The data:
■ ■ ■

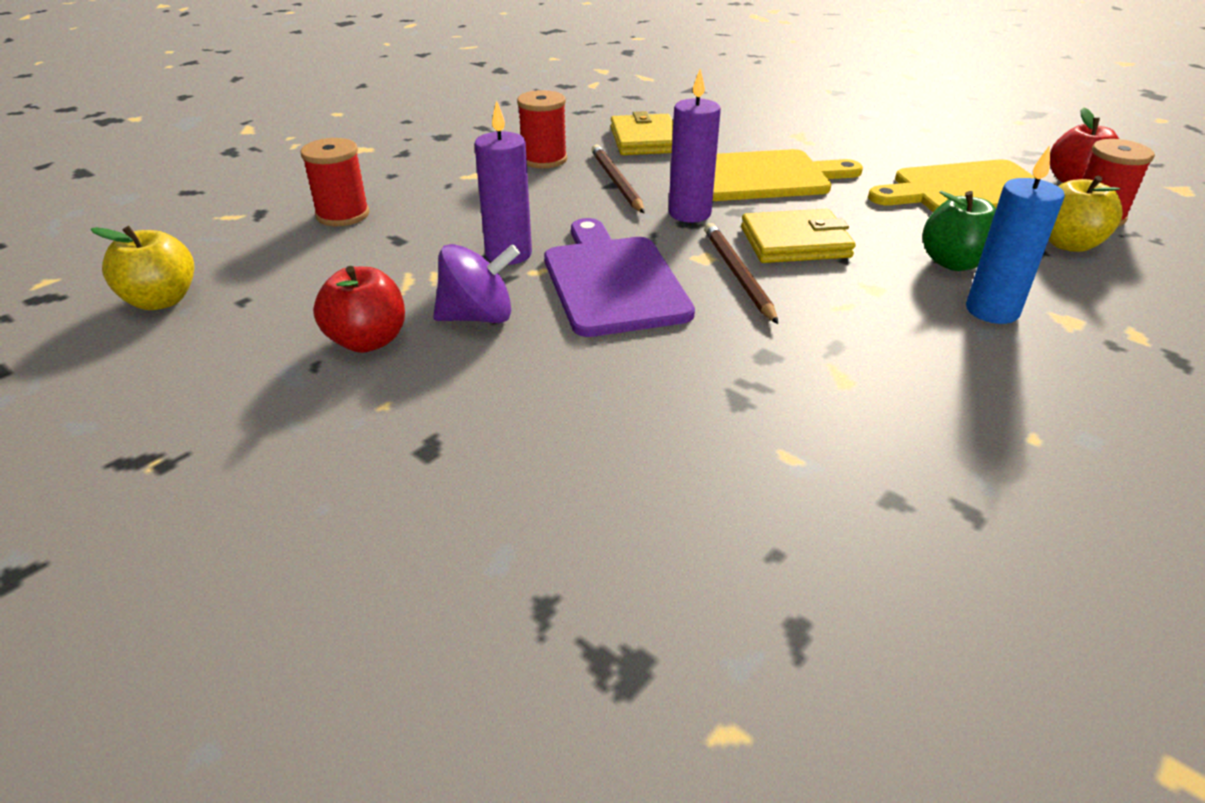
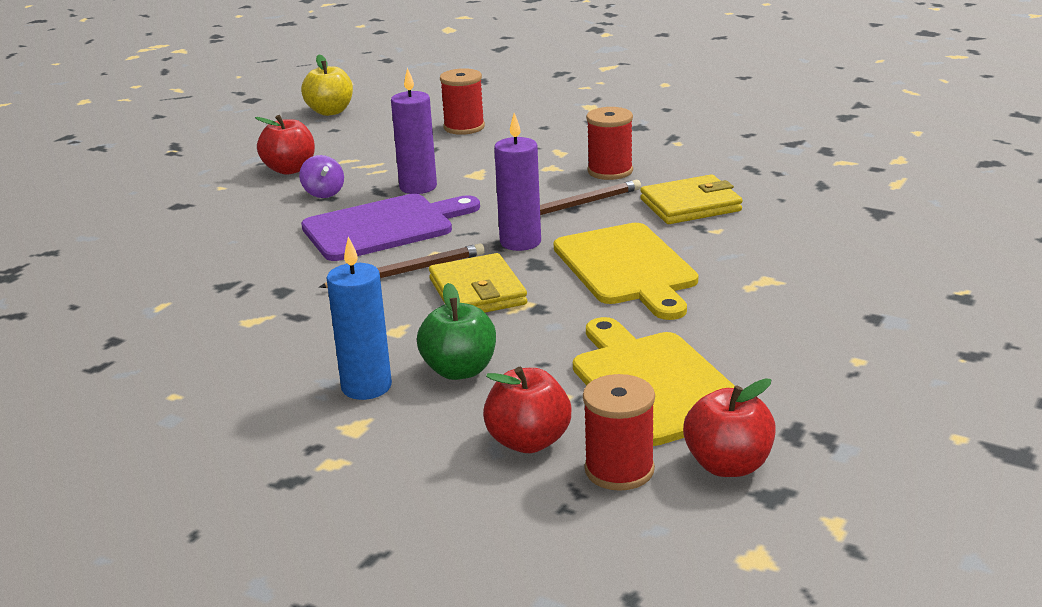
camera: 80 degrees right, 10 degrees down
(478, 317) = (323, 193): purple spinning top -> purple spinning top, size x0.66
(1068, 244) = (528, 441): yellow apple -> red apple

■ ■ ■

What this task involves:
Pictures stay out of the answer; the rest of the listing above is returned exactly.

Solution:
camera: 80 degrees right, 10 degrees down
(478, 317) = (323, 193): purple spinning top -> purple spinning top, size x0.66
(1068, 244) = (528, 441): yellow apple -> red apple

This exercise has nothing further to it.